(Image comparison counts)
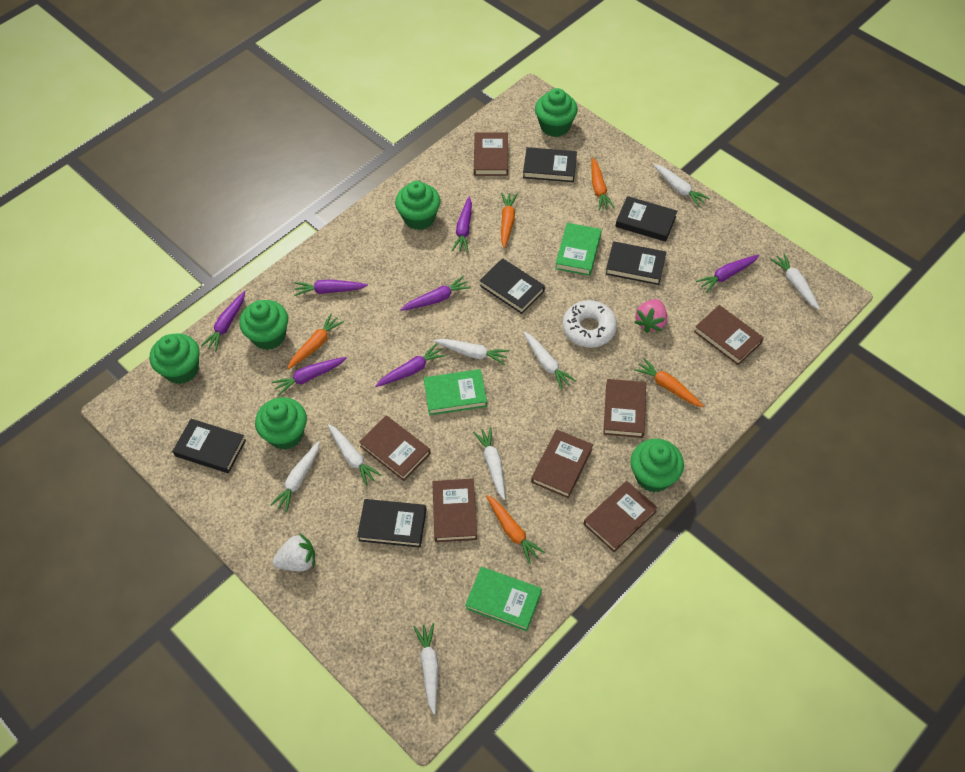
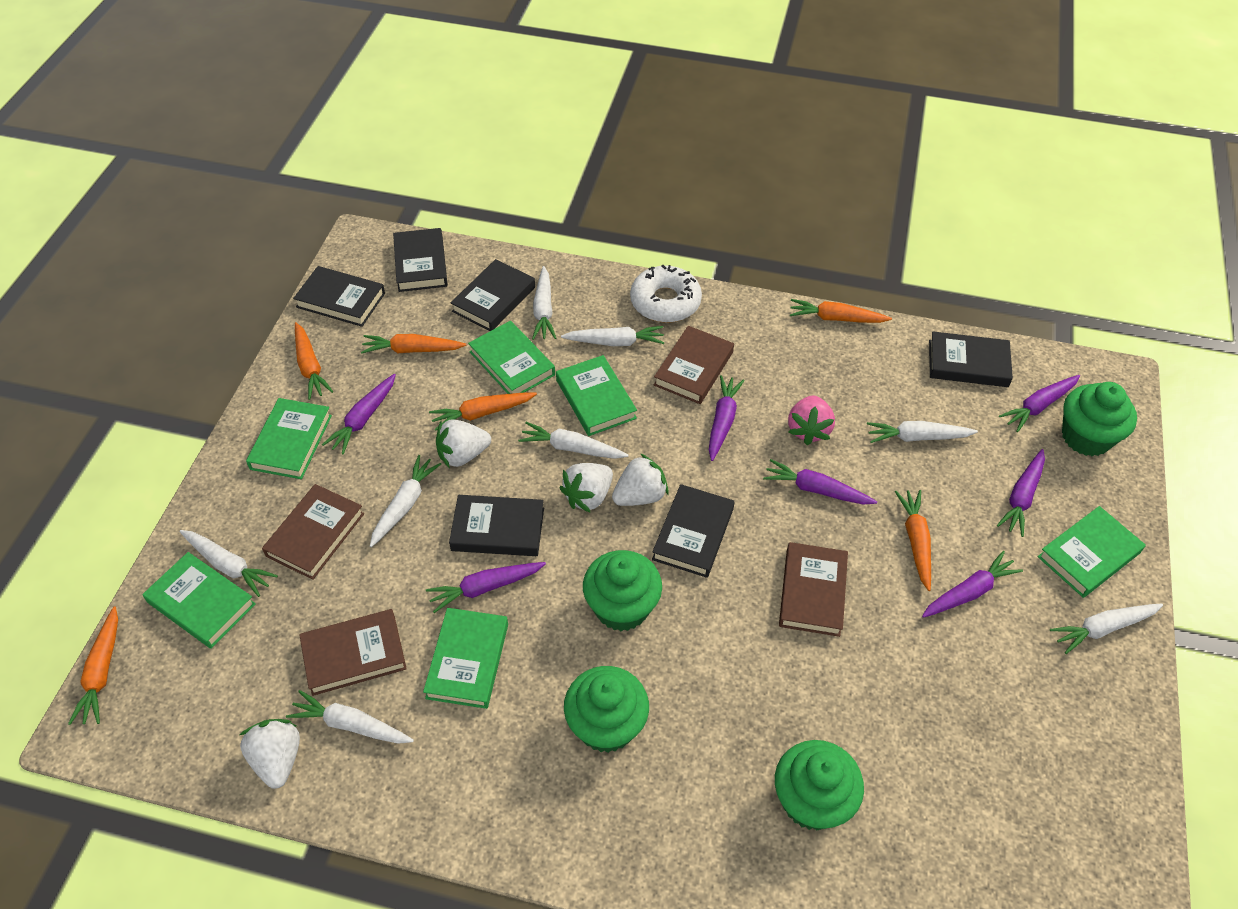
brown book: 7 -> 4
green book: 3 -> 6
green cupcake: 6 -> 4
orange carrot: 5 -> 6
white strawberry: 1 -> 4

• [Assigned task] Copy all of the data word for word, and keep the pictures out of it.

• [Answer to this task]
brown book: 7 -> 4
green book: 3 -> 6
green cupcake: 6 -> 4
orange carrot: 5 -> 6
white strawberry: 1 -> 4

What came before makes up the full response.